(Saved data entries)
- - -

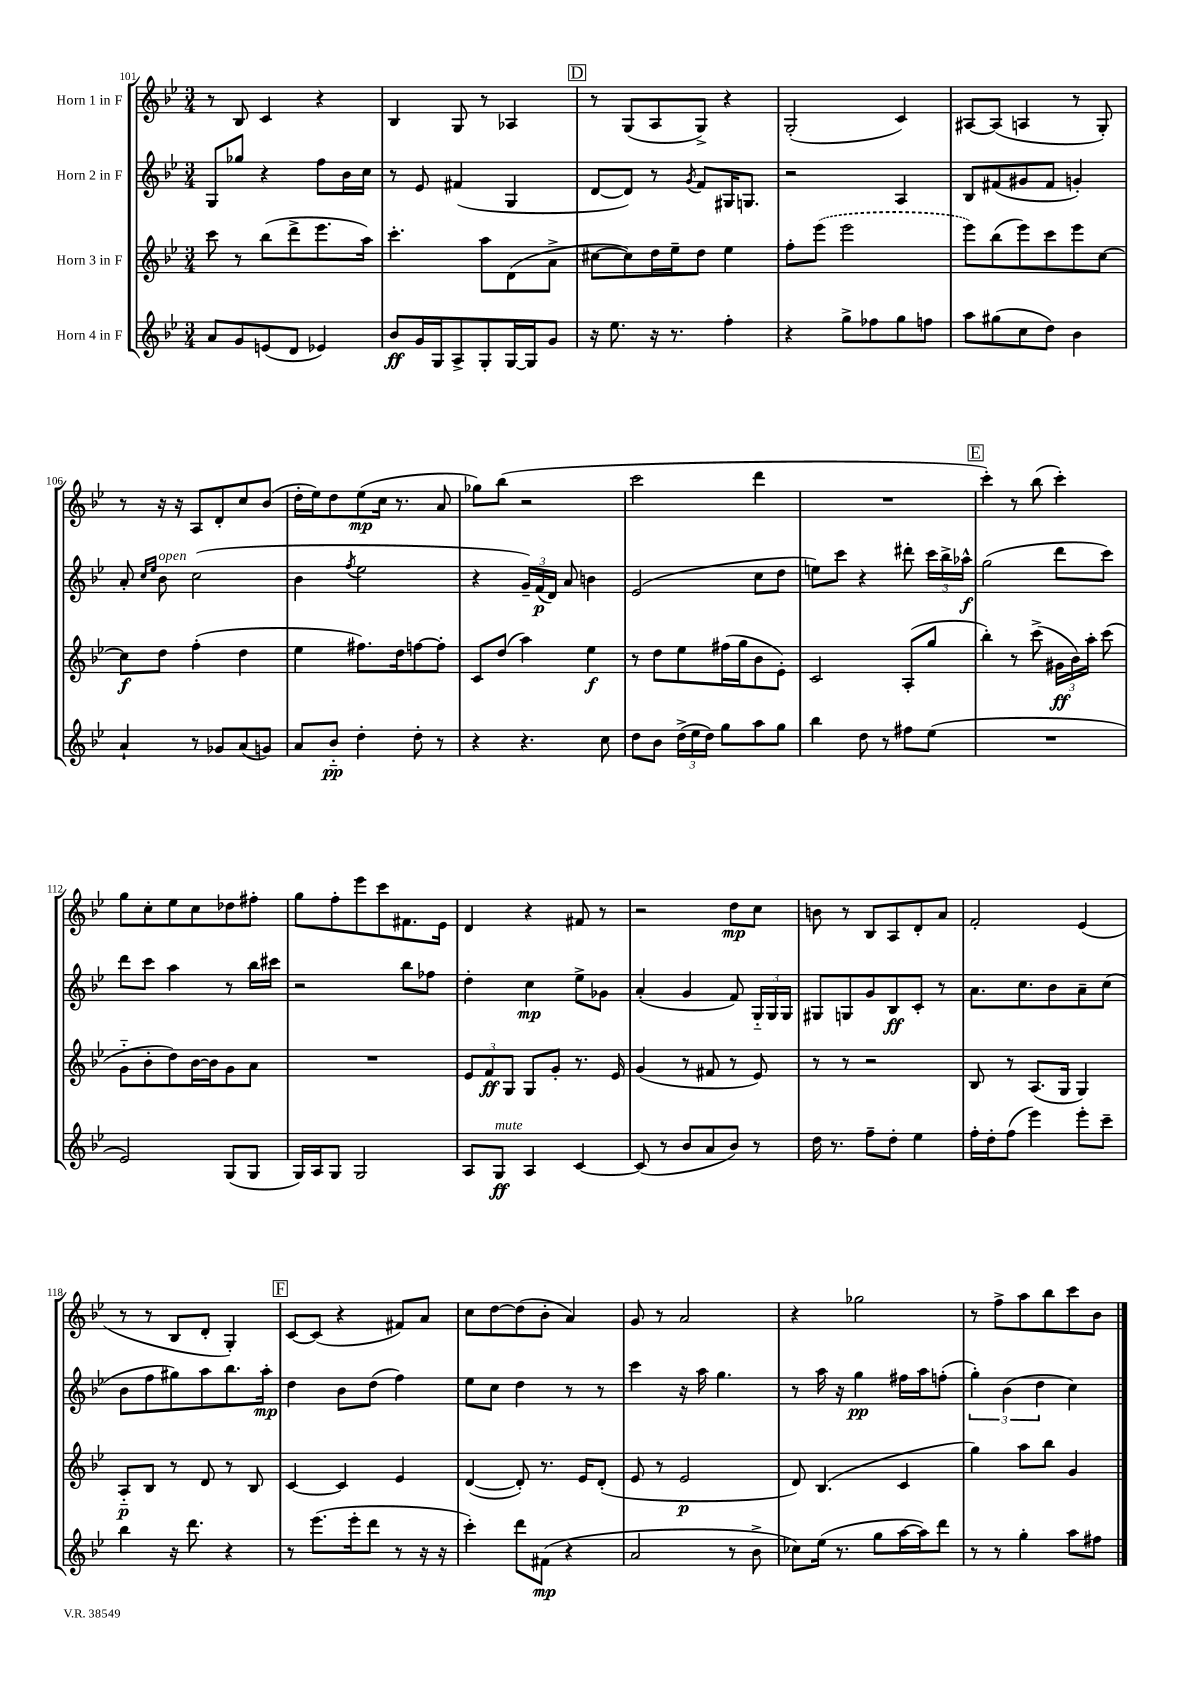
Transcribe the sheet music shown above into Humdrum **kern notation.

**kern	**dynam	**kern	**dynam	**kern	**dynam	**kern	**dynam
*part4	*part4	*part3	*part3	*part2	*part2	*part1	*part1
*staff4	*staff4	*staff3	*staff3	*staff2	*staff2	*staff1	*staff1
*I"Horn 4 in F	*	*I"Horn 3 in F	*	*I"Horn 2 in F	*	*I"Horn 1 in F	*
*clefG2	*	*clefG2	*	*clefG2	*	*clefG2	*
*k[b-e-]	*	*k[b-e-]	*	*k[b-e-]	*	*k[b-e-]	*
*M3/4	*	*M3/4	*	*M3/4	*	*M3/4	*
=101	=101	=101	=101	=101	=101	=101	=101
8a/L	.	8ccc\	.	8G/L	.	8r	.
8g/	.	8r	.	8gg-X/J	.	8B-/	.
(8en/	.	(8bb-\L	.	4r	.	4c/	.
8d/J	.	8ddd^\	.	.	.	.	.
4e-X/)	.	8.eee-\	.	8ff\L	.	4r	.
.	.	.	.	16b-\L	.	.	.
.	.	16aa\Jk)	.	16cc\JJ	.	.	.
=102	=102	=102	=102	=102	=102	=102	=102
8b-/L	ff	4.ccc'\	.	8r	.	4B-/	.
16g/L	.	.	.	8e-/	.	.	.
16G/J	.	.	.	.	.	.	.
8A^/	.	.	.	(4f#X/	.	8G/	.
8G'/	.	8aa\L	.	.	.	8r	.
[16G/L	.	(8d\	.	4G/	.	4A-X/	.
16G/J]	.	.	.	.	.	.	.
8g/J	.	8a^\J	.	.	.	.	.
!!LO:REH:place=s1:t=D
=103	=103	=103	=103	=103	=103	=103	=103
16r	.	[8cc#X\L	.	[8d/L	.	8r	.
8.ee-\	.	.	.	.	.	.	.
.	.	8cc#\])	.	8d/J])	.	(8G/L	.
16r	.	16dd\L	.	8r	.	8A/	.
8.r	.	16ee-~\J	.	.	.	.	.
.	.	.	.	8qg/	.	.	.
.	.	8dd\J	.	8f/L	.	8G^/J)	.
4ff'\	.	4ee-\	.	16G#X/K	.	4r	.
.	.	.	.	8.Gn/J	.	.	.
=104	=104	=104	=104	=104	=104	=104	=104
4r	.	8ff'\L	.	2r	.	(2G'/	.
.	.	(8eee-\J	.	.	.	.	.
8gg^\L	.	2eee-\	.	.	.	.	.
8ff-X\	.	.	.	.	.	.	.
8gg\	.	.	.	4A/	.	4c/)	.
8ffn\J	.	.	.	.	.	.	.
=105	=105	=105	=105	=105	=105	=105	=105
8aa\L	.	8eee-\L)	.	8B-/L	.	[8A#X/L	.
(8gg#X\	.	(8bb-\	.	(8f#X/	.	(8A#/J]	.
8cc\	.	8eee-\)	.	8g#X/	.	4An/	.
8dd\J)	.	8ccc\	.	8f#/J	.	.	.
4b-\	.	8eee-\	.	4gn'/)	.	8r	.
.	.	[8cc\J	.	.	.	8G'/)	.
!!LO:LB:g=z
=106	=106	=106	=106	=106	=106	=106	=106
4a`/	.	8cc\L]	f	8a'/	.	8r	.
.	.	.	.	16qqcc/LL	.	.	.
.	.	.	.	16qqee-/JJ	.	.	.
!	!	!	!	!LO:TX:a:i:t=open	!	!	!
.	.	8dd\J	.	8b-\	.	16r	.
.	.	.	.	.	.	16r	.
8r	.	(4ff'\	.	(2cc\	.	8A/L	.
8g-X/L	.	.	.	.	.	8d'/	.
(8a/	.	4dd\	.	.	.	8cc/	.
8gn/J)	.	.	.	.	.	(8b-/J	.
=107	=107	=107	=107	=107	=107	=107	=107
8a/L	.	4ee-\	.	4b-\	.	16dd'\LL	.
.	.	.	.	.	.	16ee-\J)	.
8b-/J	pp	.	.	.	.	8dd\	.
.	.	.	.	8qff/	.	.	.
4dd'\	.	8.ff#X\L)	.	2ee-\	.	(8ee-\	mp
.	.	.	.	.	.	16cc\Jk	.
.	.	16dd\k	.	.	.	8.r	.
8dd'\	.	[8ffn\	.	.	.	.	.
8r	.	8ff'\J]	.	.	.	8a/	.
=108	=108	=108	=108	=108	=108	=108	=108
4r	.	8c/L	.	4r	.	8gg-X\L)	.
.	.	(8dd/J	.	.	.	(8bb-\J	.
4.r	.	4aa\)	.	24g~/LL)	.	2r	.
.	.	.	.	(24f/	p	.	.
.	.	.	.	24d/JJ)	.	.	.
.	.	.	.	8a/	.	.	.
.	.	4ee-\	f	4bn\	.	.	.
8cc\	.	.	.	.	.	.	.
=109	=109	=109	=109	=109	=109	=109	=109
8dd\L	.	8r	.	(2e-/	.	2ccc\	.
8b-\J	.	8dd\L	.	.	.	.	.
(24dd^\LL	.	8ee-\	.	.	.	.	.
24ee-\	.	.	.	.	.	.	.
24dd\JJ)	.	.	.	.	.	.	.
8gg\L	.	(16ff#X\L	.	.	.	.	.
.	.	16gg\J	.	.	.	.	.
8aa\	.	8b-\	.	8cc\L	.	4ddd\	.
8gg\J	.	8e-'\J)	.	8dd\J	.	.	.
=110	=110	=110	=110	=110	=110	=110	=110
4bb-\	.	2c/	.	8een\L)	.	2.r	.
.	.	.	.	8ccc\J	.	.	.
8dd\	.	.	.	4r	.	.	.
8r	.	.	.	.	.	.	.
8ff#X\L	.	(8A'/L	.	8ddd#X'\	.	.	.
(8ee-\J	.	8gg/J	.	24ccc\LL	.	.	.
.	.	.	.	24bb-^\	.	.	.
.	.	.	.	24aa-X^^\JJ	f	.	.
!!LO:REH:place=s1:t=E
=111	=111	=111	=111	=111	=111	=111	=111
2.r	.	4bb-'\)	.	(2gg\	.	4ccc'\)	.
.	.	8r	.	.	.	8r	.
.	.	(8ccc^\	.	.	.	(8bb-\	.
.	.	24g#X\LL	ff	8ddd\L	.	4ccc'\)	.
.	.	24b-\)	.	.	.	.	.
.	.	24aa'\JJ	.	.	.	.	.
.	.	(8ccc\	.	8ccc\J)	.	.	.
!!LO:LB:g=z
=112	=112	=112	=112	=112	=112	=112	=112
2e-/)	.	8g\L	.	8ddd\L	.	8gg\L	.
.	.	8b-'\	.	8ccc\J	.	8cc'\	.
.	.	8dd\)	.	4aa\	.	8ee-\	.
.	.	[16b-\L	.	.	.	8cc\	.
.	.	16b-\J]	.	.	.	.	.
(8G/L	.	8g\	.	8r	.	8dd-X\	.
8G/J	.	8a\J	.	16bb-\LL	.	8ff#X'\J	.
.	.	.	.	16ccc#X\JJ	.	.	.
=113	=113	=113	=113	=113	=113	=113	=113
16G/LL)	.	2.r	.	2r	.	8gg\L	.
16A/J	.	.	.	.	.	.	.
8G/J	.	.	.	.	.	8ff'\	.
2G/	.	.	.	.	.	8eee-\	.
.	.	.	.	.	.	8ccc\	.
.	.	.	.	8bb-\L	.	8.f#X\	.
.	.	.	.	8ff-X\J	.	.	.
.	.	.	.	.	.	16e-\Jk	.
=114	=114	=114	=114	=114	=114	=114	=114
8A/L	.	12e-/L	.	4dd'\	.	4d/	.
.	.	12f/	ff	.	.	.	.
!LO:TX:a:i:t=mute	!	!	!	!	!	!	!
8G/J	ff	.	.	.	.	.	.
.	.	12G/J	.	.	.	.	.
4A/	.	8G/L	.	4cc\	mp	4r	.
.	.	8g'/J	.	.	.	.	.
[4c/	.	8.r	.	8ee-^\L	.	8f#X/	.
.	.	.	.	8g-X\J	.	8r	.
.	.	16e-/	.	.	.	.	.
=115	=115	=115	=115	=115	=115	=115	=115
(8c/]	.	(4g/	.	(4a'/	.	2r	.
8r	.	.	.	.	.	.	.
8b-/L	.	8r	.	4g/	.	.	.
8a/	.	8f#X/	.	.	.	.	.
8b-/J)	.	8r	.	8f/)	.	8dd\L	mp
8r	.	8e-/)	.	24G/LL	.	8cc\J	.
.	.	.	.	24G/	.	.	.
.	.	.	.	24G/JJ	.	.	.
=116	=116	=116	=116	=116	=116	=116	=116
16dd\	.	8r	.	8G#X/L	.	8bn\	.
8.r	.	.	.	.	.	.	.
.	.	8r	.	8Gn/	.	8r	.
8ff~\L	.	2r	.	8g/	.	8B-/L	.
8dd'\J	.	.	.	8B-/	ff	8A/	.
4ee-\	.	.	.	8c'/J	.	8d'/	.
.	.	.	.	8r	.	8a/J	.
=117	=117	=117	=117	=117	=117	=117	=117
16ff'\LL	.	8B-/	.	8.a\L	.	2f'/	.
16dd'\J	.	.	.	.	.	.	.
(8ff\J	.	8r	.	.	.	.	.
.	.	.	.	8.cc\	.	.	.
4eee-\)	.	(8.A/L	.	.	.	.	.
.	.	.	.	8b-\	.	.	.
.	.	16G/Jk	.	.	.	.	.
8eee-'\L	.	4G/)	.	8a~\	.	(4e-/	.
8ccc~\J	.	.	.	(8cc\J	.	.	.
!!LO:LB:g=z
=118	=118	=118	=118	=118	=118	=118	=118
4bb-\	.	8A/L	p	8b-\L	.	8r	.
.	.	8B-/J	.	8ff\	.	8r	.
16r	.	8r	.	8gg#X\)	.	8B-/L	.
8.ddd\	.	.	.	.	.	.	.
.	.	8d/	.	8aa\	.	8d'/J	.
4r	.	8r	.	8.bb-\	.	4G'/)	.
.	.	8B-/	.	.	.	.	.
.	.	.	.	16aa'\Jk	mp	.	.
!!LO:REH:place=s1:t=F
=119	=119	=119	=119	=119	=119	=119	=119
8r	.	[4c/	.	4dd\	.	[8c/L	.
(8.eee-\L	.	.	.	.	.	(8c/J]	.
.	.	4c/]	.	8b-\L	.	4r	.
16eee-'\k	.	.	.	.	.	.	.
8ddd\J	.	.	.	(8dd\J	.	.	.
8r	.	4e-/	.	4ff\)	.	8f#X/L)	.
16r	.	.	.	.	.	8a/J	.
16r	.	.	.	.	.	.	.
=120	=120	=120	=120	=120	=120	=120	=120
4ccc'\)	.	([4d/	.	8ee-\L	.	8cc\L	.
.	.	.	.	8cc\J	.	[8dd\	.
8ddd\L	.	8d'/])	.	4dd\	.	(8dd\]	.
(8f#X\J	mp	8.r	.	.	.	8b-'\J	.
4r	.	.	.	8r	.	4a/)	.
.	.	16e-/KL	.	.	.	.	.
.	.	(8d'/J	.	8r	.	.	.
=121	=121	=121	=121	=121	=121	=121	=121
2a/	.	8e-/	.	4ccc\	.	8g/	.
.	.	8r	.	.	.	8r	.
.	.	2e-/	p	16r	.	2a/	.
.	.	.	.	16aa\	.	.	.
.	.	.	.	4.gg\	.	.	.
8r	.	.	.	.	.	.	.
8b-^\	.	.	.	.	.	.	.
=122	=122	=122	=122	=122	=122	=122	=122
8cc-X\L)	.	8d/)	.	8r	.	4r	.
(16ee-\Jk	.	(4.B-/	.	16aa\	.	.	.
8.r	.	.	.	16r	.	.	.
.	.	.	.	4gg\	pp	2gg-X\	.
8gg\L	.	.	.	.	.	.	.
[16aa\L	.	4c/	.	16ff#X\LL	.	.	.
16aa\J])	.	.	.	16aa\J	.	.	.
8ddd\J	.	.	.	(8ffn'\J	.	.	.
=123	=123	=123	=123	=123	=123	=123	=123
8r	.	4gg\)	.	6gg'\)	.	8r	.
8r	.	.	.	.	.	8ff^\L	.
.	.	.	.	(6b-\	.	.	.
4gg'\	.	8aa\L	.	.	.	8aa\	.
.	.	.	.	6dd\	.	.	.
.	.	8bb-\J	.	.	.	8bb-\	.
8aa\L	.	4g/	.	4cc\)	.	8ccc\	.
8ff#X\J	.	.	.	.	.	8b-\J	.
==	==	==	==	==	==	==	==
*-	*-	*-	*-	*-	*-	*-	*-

- - -

GIVEN EXERCISE = Please show every line above that contains the string "kern".

CORRECT OUTPUT =
Transcribe the sheet music shown above into Humdrum **kern notation.
**kern	**dynam	**kern	**dynam	**kern	**dynam	**kern	**dynam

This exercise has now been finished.